[[ SUPPLIED RECORDS, beginning ]]

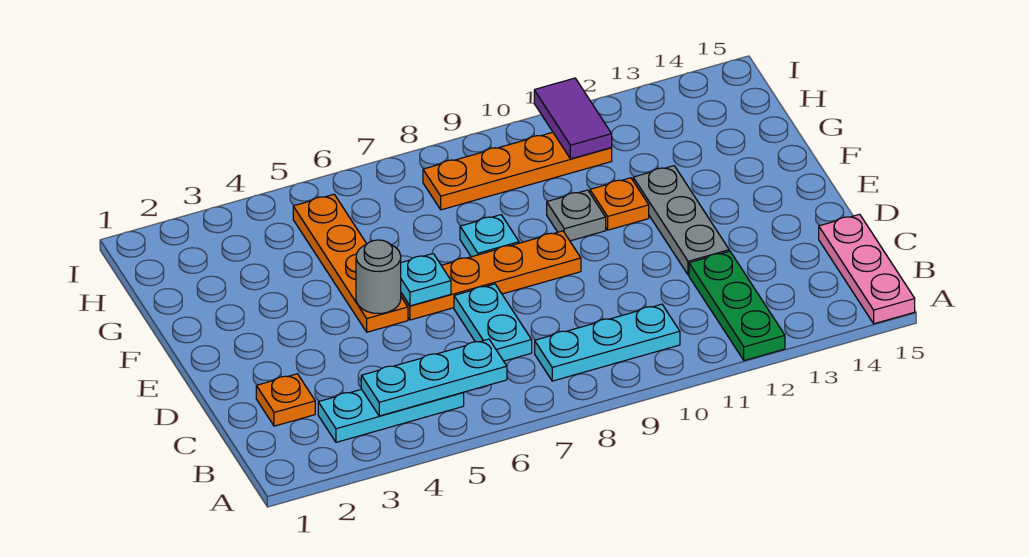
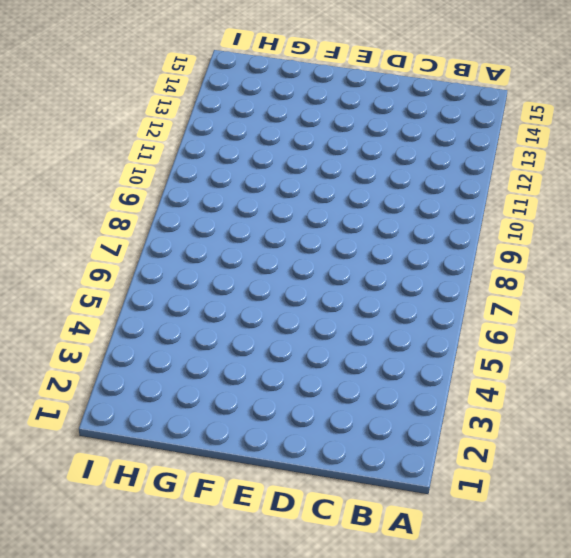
none -> green plate A12:C12 level 1
none -> pink plate A15:C15 level 1
none -> cyan plate B3:B5 level 1

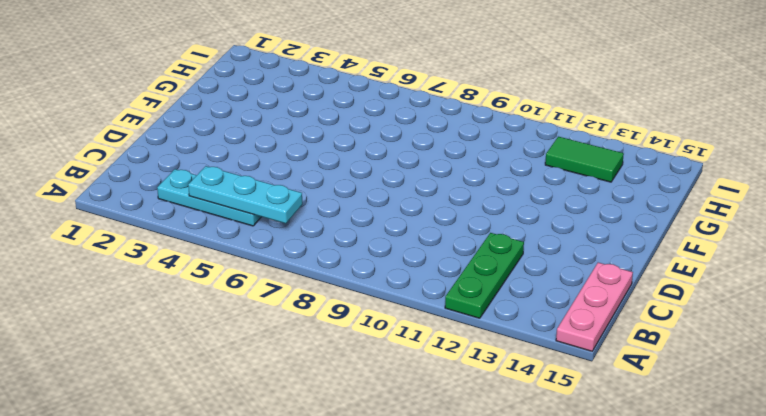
green tile H12:H13 level 1 -> none
none -> cyan plate B8:B10 level 1
none -> orange plate C2 level 1
none -> cyan plate C7:D7 level 1

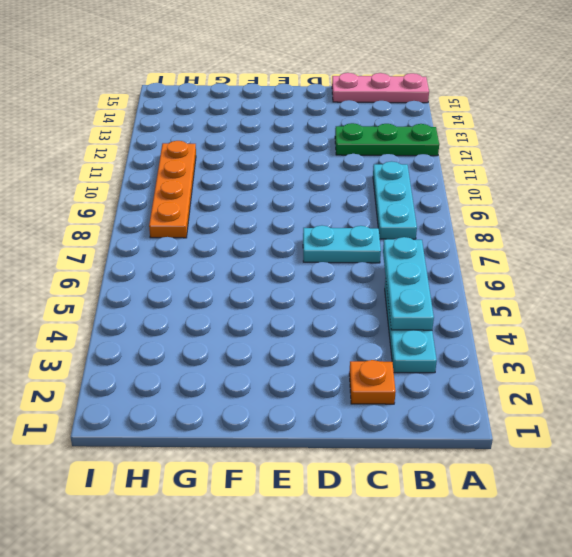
none -> grey plate D12:F12 level 1
none -> orange plate E5:H5 level 1
none -> orange plate E6:E9 level 1

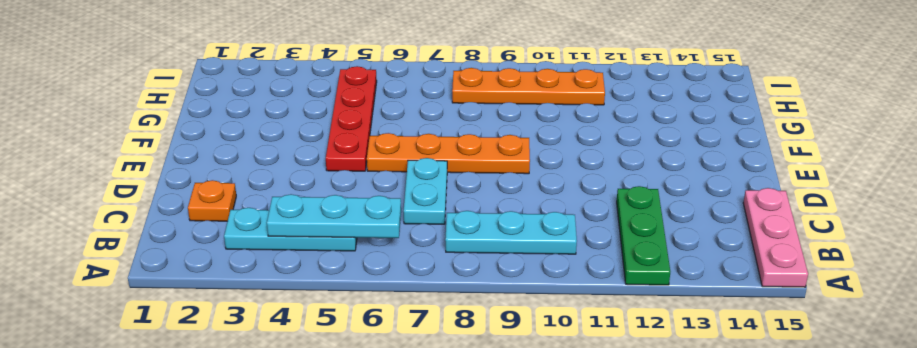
red plate E5:H5 level 1 -> orange plate E5:H5 level 1
none -> grey plate D12:F12 level 1
none -> cyan plate F8 level 1
none -> grey plate F10 level 1

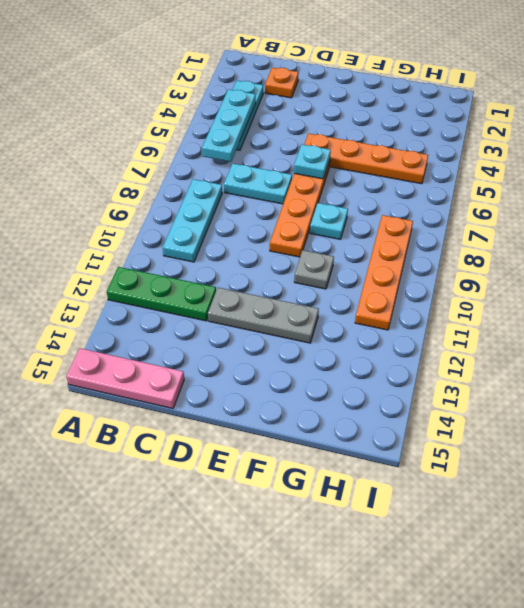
none -> orange plate F11 level 1
none -> grey round brick E5 level 2
none -> purple tile H11:I11 level 2

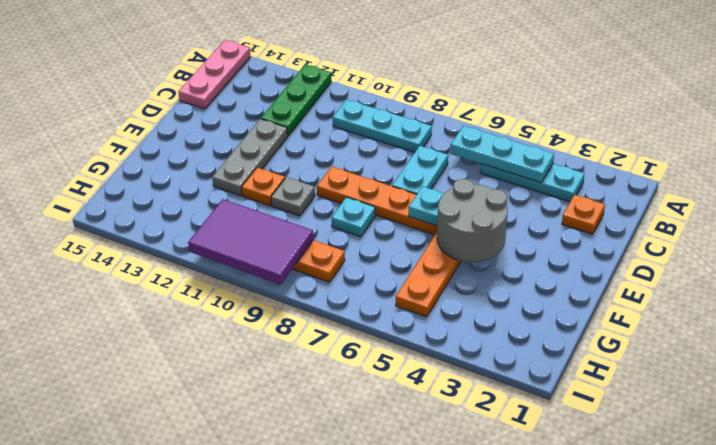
grey round brick E4:F5 level 2 -> grey round brick E5 level 2
purple tile H9:I11 level 2 -> purple tile H11:I11 level 2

[[ SUPPLIED RECORDS, end ]]

◆ PROBLEM TO SOLVE ◆
For the word "green", count the lines of the listing above that hold it; the number alone is the answer.

◆ SOLUTION ◆
2